About this task —
Keep only the lines of the data below that contain "purple", and copy them.
————————
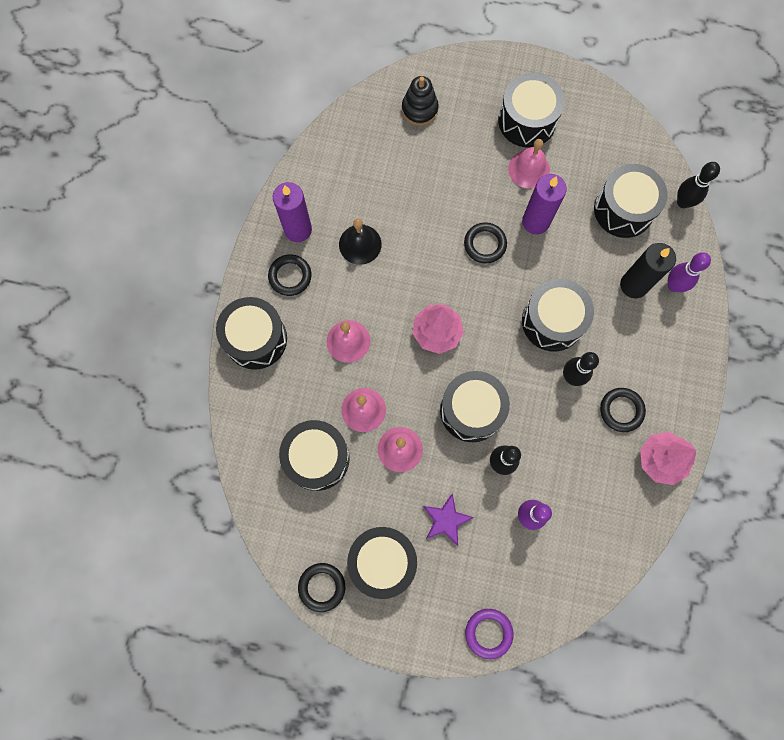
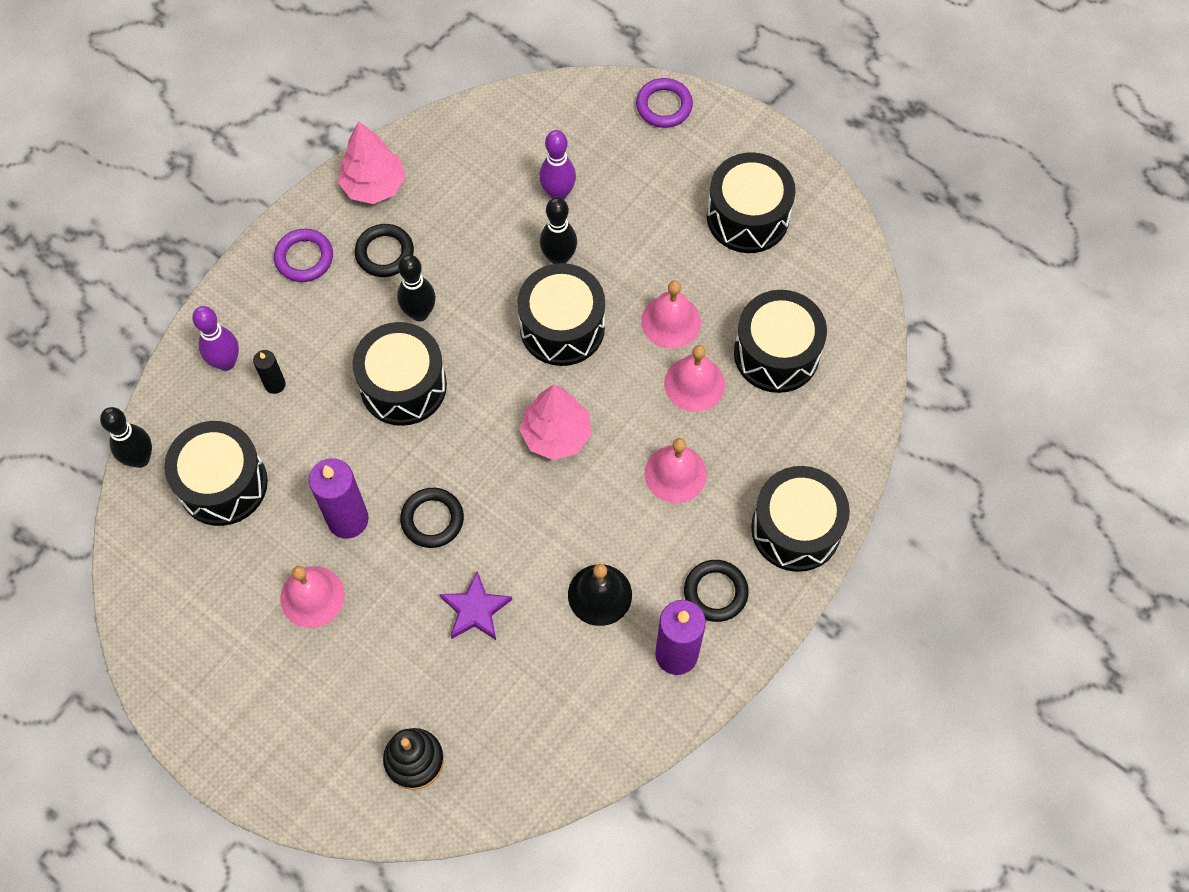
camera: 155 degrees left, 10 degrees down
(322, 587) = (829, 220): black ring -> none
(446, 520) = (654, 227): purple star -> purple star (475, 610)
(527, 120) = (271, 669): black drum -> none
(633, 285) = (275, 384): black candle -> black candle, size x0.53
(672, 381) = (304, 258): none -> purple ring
————————
Your solution —
(446, 520) = (654, 227): purple star -> purple star (475, 610)
(672, 381) = (304, 258): none -> purple ring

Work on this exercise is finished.